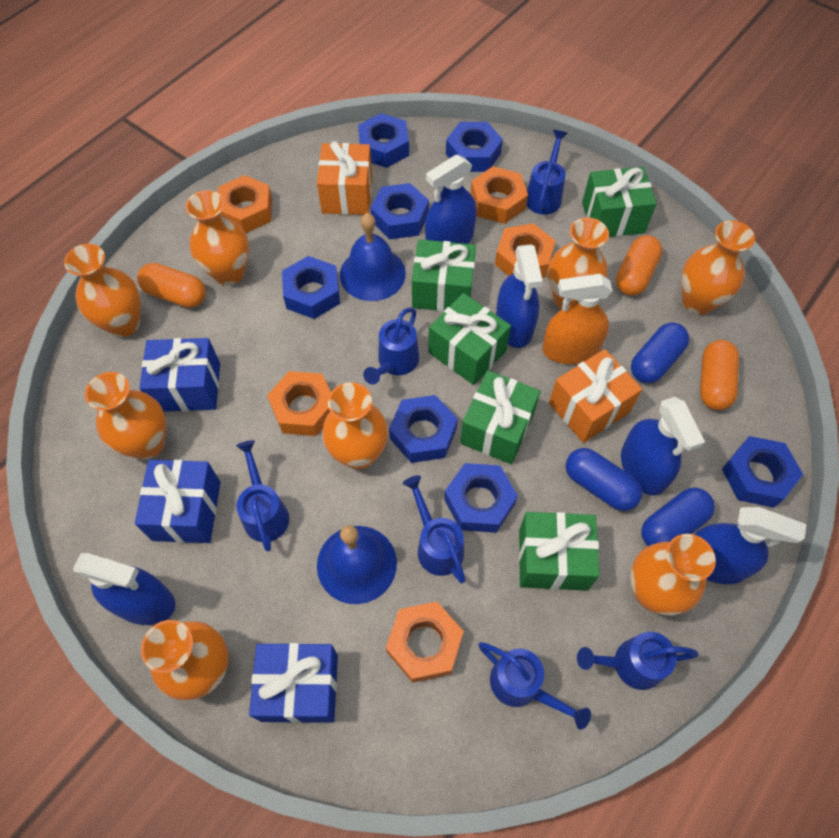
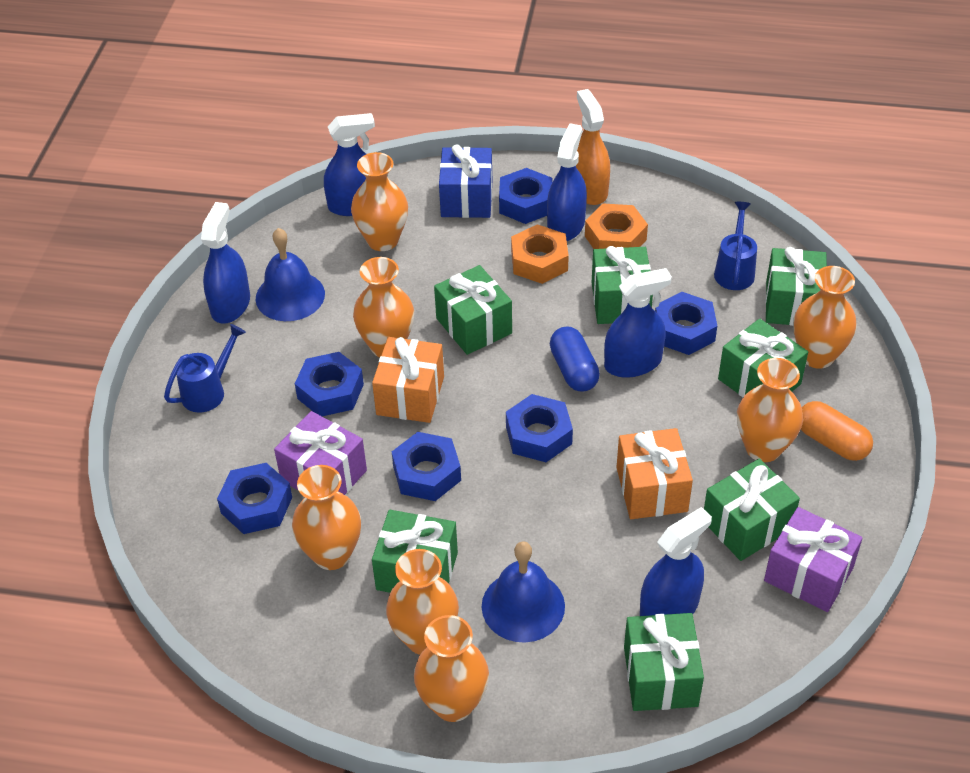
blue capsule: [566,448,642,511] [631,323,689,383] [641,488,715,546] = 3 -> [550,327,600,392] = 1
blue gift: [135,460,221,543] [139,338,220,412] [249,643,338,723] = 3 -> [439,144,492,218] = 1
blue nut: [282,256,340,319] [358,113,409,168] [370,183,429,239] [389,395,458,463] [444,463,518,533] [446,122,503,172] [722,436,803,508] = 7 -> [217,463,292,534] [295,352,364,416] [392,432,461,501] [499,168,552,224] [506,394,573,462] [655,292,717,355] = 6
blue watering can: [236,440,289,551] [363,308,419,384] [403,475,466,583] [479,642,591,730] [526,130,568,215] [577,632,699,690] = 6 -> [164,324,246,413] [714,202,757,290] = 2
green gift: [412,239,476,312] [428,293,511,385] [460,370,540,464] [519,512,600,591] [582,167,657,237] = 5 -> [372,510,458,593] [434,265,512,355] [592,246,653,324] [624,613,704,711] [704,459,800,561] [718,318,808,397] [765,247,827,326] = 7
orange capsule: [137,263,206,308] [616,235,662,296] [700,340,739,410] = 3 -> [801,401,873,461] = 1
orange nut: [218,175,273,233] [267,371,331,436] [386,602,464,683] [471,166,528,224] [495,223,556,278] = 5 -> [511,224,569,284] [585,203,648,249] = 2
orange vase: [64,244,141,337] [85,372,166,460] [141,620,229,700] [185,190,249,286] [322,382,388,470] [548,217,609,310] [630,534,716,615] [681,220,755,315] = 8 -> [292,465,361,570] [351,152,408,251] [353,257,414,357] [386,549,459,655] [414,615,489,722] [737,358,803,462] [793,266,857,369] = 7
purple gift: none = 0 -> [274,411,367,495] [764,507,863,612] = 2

* * *

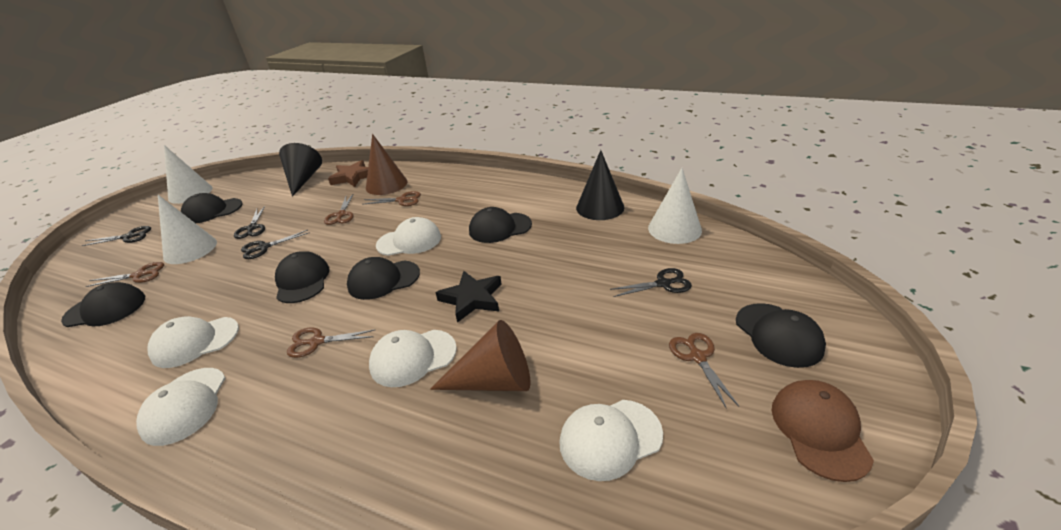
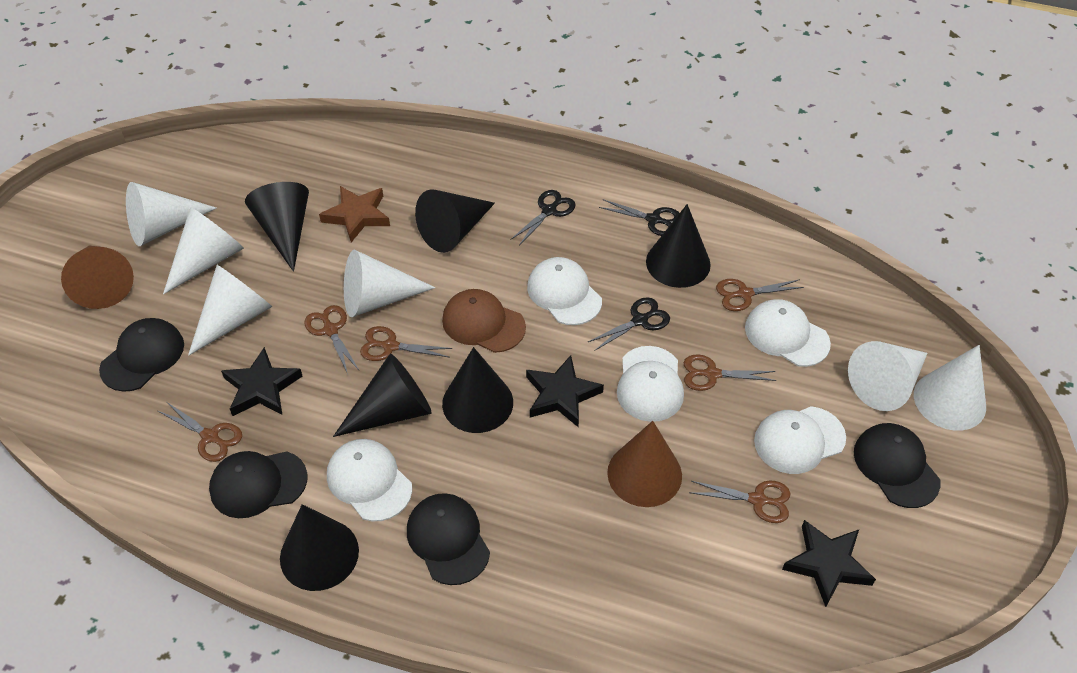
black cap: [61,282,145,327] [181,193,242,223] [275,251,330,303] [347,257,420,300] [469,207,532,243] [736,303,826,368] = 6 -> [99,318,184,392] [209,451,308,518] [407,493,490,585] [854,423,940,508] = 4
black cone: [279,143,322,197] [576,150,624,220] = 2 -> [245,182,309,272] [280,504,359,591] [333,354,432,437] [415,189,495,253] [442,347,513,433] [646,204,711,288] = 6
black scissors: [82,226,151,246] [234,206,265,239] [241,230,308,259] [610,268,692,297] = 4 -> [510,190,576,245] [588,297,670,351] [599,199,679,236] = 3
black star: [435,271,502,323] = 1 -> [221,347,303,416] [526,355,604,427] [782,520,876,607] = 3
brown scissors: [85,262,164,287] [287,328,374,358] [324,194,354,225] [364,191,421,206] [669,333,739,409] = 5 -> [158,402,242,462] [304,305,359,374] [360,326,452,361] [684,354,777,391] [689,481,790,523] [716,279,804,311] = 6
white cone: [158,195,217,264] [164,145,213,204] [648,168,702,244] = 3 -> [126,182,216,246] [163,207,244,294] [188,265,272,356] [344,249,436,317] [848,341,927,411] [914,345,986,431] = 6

[Your instructions] Within the material above, extract exactly the lines that start at the line containing "brown scissors: [85,262,164,287]" and stop after the line containing "white cone: [158,195,217,264]", and only those.

[Answer for the task]
brown scissors: [85,262,164,287] [287,328,374,358] [324,194,354,225] [364,191,421,206] [669,333,739,409] = 5 -> [158,402,242,462] [304,305,359,374] [360,326,452,361] [684,354,777,391] [689,481,790,523] [716,279,804,311] = 6
white cone: [158,195,217,264] [164,145,213,204] [648,168,702,244] = 3 -> [126,182,216,246] [163,207,244,294] [188,265,272,356] [344,249,436,317] [848,341,927,411] [914,345,986,431] = 6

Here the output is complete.